(Beginning of SOURCE INFORMATION)
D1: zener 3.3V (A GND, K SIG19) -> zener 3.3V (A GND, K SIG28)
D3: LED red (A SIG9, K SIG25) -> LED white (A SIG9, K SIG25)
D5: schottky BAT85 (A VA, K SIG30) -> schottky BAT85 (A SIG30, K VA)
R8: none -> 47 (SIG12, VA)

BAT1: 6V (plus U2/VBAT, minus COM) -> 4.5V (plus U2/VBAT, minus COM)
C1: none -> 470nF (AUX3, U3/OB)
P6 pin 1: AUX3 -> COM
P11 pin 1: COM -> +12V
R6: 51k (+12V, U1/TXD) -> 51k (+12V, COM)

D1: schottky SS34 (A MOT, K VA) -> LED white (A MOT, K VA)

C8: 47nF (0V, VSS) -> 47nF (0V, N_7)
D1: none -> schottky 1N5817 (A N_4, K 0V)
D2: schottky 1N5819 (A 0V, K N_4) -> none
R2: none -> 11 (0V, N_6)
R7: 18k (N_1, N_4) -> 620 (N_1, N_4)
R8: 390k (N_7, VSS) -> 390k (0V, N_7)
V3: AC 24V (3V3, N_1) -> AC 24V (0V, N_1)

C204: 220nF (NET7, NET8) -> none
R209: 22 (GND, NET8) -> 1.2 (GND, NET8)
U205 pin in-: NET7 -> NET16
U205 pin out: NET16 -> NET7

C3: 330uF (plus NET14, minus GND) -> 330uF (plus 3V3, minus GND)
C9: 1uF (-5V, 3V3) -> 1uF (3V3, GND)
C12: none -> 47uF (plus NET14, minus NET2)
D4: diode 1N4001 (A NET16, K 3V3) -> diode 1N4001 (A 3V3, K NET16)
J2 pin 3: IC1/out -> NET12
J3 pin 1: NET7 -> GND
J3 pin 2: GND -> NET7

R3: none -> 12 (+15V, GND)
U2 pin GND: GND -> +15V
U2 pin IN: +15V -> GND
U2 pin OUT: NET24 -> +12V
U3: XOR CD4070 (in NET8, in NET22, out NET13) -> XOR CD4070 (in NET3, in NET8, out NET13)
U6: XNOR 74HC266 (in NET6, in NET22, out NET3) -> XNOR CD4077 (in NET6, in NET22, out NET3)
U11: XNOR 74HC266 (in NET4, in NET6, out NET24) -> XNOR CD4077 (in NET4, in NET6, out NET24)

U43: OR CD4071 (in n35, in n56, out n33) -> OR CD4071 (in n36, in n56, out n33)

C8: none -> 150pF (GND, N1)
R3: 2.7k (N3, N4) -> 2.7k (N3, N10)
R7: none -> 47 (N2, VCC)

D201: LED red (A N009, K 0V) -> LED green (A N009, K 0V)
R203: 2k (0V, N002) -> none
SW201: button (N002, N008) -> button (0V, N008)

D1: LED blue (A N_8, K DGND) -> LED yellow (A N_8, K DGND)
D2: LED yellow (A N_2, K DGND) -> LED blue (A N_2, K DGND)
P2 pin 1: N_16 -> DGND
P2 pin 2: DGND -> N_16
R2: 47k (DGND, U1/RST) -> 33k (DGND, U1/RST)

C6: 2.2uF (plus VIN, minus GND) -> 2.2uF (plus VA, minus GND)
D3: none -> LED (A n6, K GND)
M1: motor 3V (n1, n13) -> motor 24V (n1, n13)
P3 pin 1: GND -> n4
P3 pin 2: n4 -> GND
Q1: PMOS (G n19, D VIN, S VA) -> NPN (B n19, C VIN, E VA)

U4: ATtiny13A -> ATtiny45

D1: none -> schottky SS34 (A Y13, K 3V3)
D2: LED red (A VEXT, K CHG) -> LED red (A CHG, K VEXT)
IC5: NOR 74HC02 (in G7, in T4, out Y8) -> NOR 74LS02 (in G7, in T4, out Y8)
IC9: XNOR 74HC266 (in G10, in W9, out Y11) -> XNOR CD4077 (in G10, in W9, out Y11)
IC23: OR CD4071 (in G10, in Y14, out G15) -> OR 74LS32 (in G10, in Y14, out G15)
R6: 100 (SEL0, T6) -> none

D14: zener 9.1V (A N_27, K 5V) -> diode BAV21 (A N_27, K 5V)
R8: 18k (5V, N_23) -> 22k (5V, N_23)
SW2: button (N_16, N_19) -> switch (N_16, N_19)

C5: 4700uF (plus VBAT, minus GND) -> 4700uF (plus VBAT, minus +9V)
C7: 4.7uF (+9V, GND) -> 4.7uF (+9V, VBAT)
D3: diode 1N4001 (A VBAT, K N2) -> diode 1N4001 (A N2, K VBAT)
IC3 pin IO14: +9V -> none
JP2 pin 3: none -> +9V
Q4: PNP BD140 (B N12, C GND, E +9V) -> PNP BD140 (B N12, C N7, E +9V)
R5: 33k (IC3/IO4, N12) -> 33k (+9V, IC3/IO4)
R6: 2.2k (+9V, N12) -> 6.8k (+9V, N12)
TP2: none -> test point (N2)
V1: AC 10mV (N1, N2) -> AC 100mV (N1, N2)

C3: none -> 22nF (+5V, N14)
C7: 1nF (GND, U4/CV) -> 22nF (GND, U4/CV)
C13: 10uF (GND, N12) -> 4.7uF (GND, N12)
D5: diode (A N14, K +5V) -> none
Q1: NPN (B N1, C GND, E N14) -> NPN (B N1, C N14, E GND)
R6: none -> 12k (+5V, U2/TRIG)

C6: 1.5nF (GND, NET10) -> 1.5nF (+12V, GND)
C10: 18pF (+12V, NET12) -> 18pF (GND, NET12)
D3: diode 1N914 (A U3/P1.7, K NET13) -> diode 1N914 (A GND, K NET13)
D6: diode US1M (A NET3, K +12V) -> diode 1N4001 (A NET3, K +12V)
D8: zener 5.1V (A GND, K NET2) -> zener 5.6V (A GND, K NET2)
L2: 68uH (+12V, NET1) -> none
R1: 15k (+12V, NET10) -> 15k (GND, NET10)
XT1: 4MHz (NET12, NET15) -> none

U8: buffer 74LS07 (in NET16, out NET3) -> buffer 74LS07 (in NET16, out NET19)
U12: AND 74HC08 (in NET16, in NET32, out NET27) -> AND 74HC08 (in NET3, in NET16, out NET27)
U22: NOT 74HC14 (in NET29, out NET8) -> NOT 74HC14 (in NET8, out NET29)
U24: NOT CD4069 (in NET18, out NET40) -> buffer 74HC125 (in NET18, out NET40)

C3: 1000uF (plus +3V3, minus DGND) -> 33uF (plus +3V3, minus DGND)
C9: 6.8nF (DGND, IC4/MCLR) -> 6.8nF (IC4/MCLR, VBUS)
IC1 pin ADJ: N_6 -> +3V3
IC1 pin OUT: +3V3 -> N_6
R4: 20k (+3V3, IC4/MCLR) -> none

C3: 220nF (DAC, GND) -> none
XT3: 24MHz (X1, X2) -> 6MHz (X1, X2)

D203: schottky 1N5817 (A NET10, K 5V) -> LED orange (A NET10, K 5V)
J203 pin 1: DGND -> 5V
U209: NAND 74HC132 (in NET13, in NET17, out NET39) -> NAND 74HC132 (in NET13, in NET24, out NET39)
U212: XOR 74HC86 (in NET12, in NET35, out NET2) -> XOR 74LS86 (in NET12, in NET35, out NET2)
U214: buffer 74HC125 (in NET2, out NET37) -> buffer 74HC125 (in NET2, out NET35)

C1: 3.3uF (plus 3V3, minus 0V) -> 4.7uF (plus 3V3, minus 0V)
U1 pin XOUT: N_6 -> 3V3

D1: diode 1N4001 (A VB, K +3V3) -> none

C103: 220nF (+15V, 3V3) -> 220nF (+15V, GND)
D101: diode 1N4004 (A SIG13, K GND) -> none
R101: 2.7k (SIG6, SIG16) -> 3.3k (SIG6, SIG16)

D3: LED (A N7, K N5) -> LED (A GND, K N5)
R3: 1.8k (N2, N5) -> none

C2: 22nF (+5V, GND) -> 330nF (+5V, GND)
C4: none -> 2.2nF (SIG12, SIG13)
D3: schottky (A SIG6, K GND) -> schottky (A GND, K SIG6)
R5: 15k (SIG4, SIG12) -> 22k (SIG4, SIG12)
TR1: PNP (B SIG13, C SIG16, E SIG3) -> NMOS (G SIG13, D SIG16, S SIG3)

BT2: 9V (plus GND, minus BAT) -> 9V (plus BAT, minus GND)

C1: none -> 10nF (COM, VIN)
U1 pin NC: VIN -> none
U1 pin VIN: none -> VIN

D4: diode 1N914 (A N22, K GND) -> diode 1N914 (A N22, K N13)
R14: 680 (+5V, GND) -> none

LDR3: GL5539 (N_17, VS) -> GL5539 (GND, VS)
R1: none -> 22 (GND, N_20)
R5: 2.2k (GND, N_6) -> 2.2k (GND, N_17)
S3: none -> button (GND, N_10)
(End of SOURCE INFORMATION)
> **WHAT THE EXERCISE ASKS**: Every line in the records above that holds "zener" counts once; state the total and nothing else.

> **RESULT BELOW**: 3